== ACTION ITEM ==
The pictures stay out. Please retype every line below exactly.

== RECORDS FOR PROCESSING ==
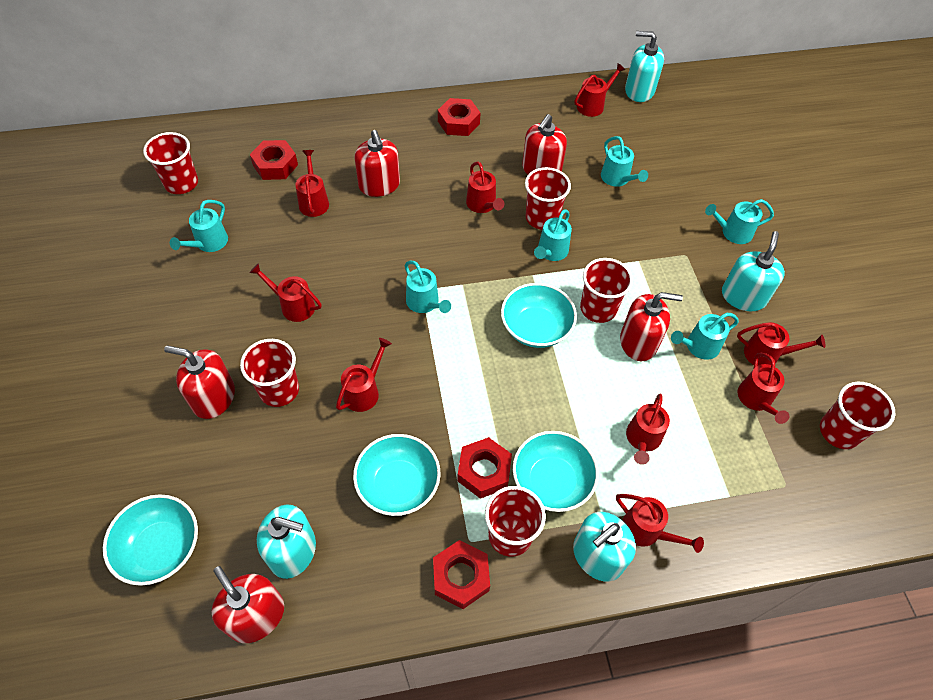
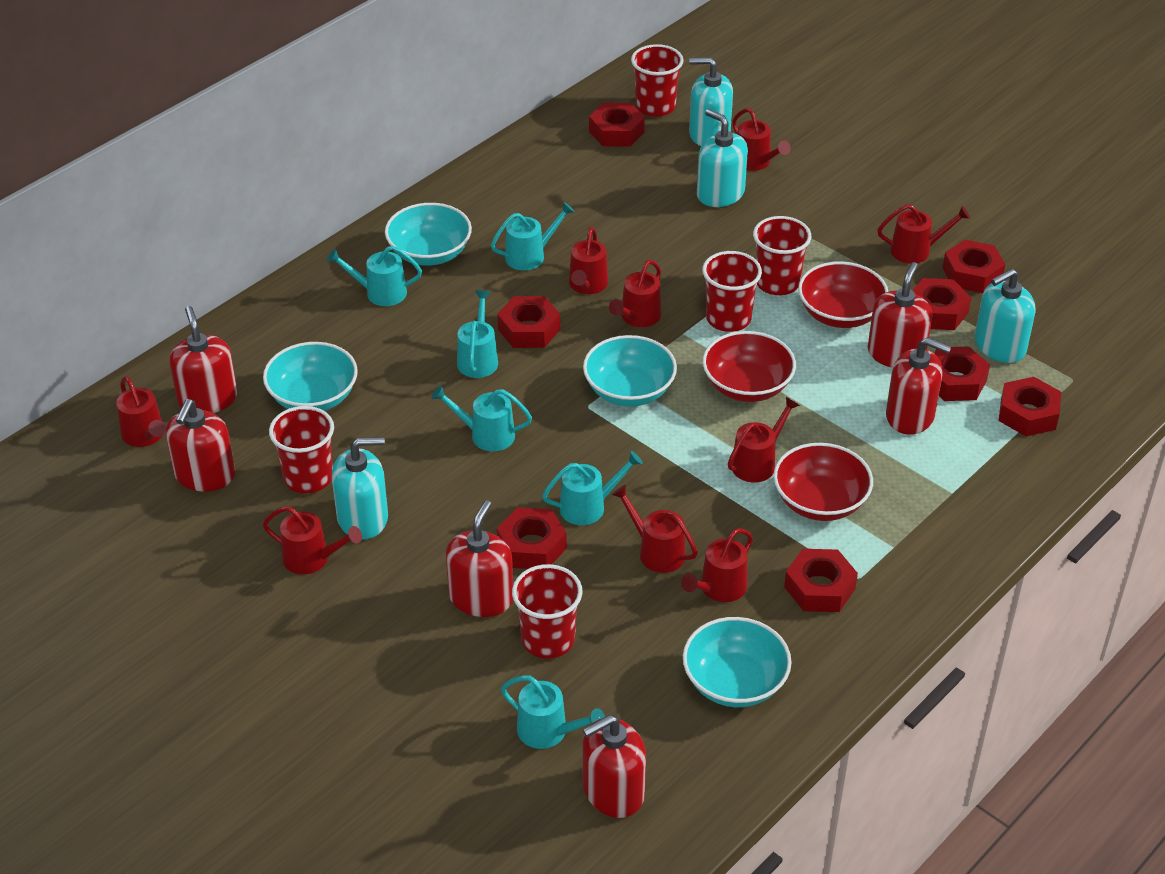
red bowl: 0 -> 3
red cup: 6 -> 5
red nut: 4 -> 8
red soap dispenser: 5 -> 6

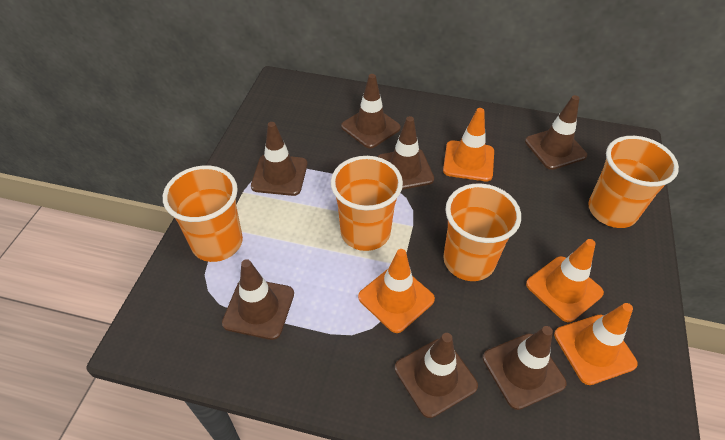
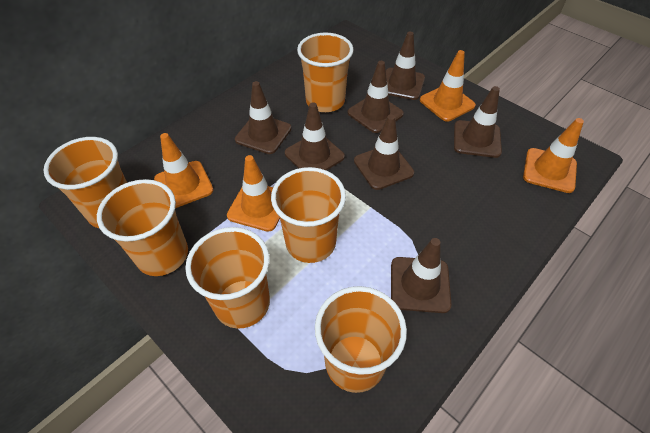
orange cup: 4 -> 6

== REPLY TO THE EXERCISE ==
red bowl: 0 -> 3
red cup: 6 -> 5
red nut: 4 -> 8
red soap dispenser: 5 -> 6

orange cup: 4 -> 6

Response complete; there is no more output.